[What is expected]
Beginning with the line below that contains "green semicircle: (586, 86)" and ending with the line that contains "green triangle: (187, 30)", retype every line exactly. Pictures are not copied.

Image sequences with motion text
[Start of section]
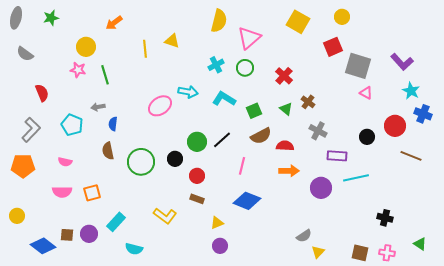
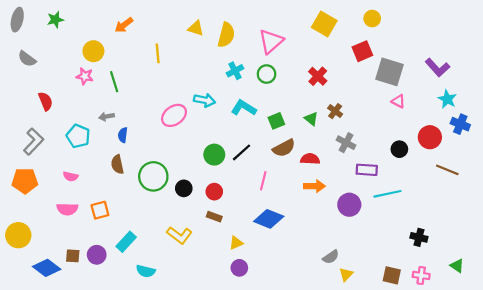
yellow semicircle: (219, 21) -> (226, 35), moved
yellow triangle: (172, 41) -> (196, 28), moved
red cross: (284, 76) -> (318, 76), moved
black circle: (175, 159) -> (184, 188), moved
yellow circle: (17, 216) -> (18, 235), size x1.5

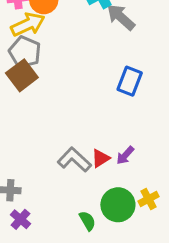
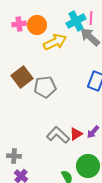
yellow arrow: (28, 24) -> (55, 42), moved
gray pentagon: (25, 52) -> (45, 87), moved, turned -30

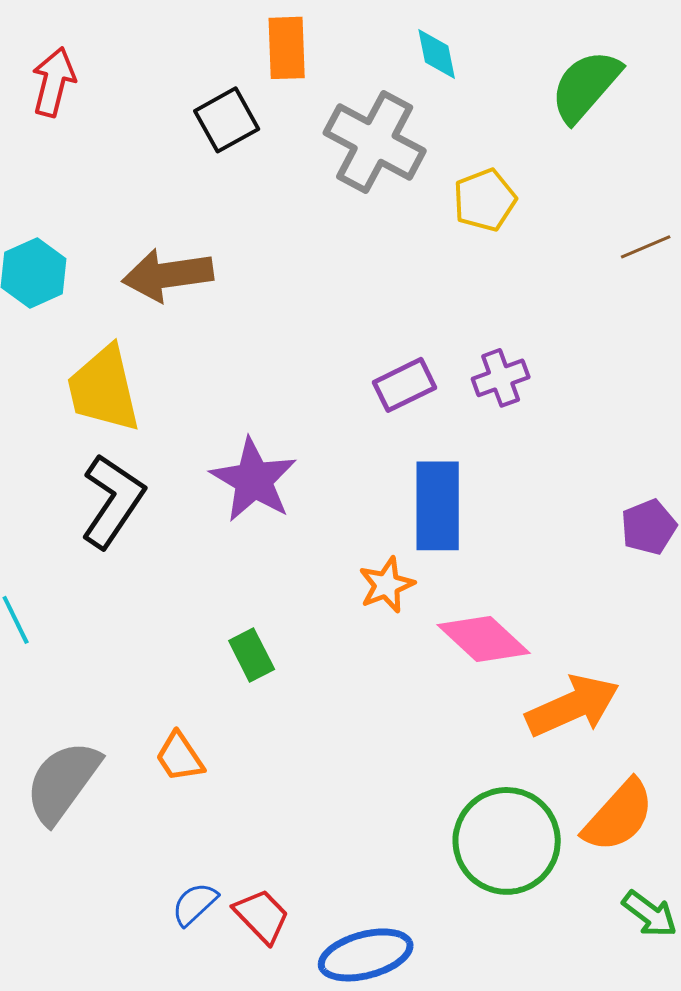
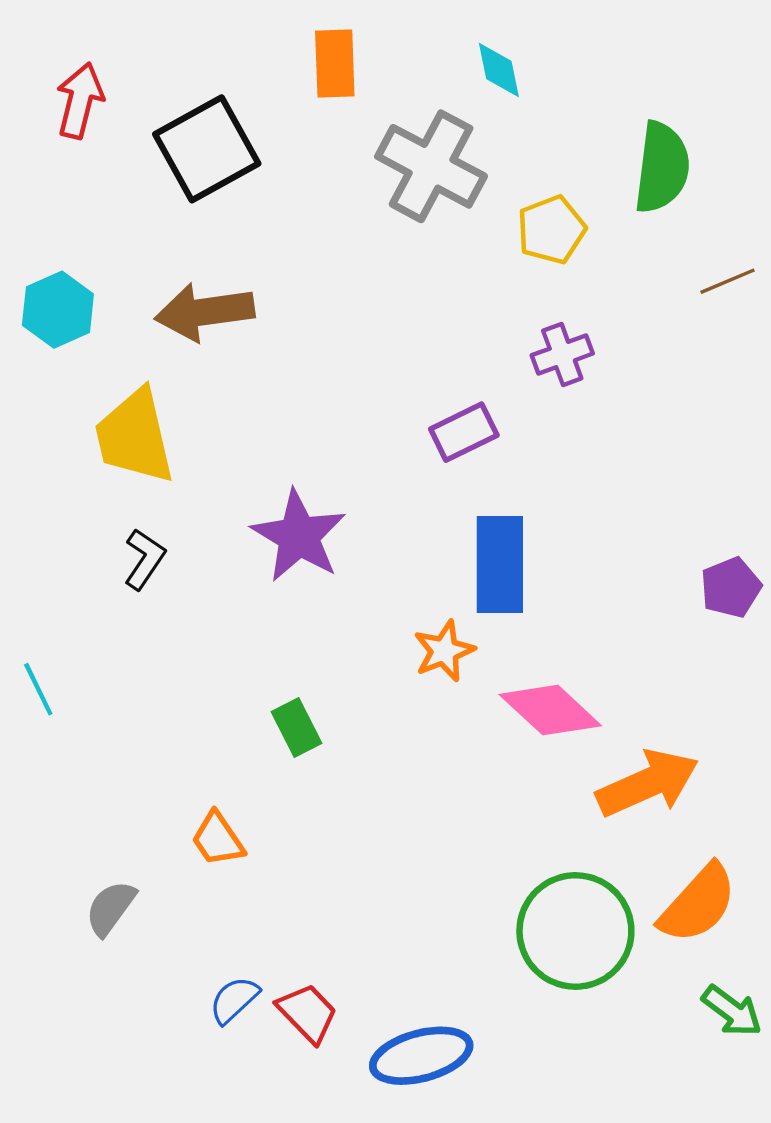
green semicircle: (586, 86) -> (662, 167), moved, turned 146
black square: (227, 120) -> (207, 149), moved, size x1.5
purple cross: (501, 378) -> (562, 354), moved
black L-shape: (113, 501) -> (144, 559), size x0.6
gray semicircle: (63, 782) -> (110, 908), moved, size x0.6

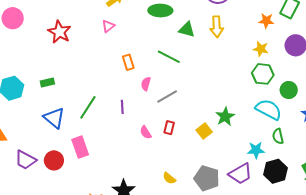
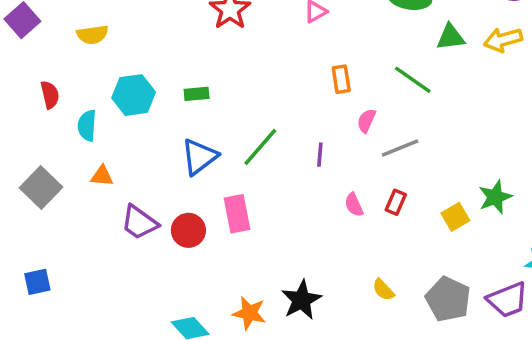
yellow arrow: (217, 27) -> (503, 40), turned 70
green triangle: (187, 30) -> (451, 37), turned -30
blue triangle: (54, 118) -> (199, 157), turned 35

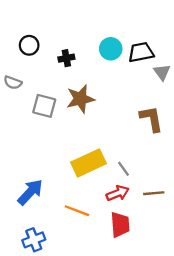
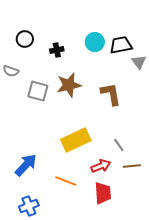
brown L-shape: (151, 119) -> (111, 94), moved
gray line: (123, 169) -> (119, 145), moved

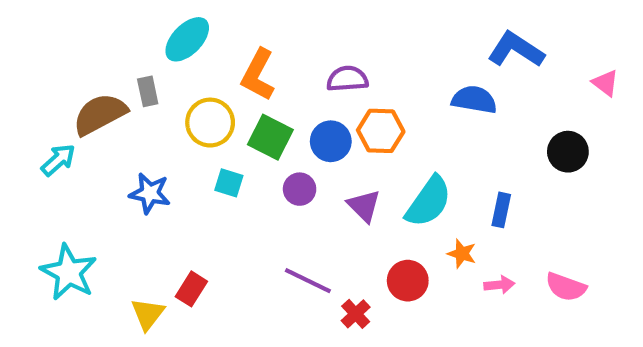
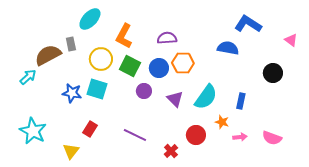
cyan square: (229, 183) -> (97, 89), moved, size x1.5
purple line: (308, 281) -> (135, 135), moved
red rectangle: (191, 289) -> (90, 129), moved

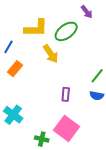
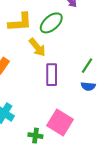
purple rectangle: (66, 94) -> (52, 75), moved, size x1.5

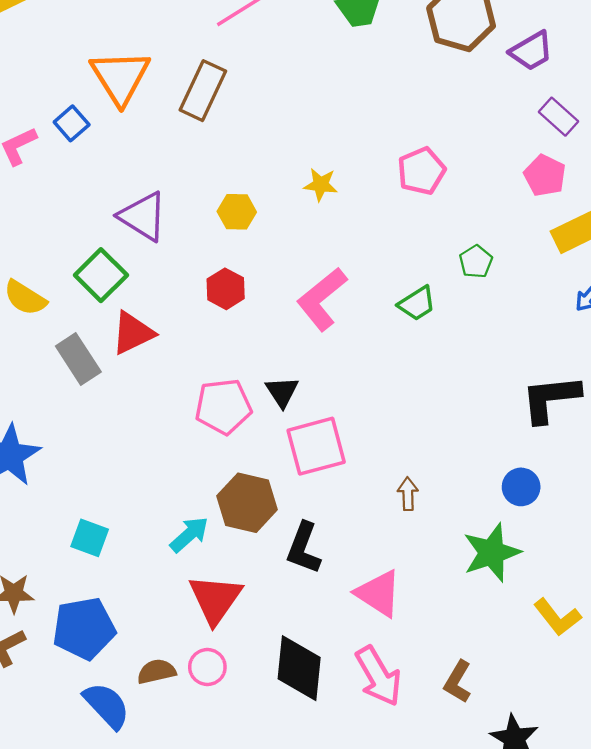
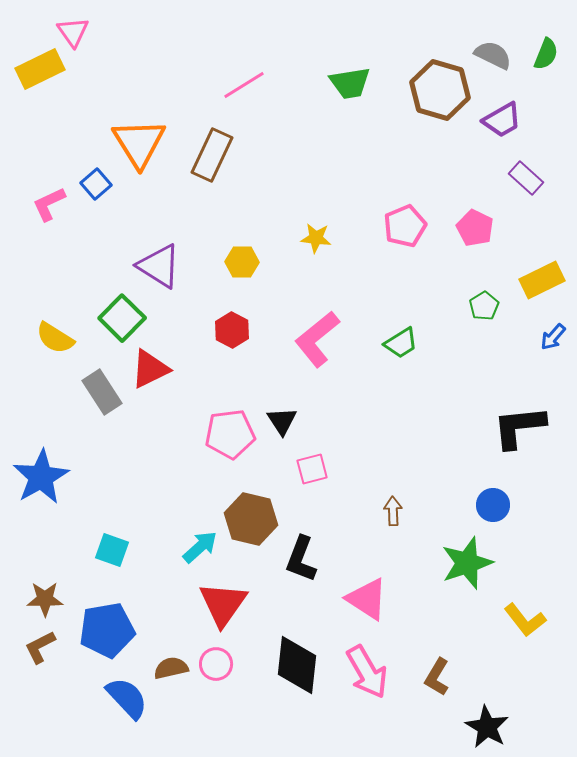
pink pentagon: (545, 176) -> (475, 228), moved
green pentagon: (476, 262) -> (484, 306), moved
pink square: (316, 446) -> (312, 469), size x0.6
[End of section]
[Written response]
green semicircle: (586, 86) -> (662, 167), moved, turned 146
black square: (227, 120) -> (207, 149), moved, size x1.5
purple cross: (501, 378) -> (562, 354), moved
black L-shape: (113, 501) -> (144, 559), size x0.6
gray semicircle: (63, 782) -> (110, 908), moved, size x0.6

yellow arrow: (217, 27) -> (503, 40), turned 70
green triangle: (187, 30) -> (451, 37), turned -30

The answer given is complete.